<<<<

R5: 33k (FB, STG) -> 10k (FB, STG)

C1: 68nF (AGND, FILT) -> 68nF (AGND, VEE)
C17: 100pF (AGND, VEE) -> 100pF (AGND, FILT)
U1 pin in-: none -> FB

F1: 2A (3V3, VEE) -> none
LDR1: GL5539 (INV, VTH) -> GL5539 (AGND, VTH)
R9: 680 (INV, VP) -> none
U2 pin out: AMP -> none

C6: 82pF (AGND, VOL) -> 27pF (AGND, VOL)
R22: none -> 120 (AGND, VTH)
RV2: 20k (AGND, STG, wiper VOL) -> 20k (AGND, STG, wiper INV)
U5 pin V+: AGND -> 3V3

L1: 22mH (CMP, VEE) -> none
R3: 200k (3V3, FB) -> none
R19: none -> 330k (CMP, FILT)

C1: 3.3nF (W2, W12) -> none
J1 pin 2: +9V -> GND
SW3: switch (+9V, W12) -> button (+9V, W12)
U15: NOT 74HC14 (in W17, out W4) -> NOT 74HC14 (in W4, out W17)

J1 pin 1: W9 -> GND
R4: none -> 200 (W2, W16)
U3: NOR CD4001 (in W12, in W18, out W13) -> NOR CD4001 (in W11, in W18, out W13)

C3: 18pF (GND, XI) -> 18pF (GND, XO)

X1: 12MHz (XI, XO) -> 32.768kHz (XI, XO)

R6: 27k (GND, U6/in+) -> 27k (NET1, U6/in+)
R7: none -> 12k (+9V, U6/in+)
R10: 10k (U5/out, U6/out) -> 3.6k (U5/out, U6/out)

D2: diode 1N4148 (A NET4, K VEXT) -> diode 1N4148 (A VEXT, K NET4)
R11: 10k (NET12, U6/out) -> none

>>>>

Work instruction. Transcribe every record above exactly.

Answer below.
R5: 33k (FB, STG) -> 10k (FB, STG)

C1: 68nF (AGND, FILT) -> 68nF (AGND, VEE)
C17: 100pF (AGND, VEE) -> 100pF (AGND, FILT)
U1 pin in-: none -> FB

F1: 2A (3V3, VEE) -> none
LDR1: GL5539 (INV, VTH) -> GL5539 (AGND, VTH)
R9: 680 (INV, VP) -> none
U2 pin out: AMP -> none

C6: 82pF (AGND, VOL) -> 27pF (AGND, VOL)
R22: none -> 120 (AGND, VTH)
RV2: 20k (AGND, STG, wiper VOL) -> 20k (AGND, STG, wiper INV)
U5 pin V+: AGND -> 3V3

L1: 22mH (CMP, VEE) -> none
R3: 200k (3V3, FB) -> none
R19: none -> 330k (CMP, FILT)

C1: 3.3nF (W2, W12) -> none
J1 pin 2: +9V -> GND
SW3: switch (+9V, W12) -> button (+9V, W12)
U15: NOT 74HC14 (in W17, out W4) -> NOT 74HC14 (in W4, out W17)

J1 pin 1: W9 -> GND
R4: none -> 200 (W2, W16)
U3: NOR CD4001 (in W12, in W18, out W13) -> NOR CD4001 (in W11, in W18, out W13)

C3: 18pF (GND, XI) -> 18pF (GND, XO)

X1: 12MHz (XI, XO) -> 32.768kHz (XI, XO)

R6: 27k (GND, U6/in+) -> 27k (NET1, U6/in+)
R7: none -> 12k (+9V, U6/in+)
R10: 10k (U5/out, U6/out) -> 3.6k (U5/out, U6/out)

D2: diode 1N4148 (A NET4, K VEXT) -> diode 1N4148 (A VEXT, K NET4)
R11: 10k (NET12, U6/out) -> none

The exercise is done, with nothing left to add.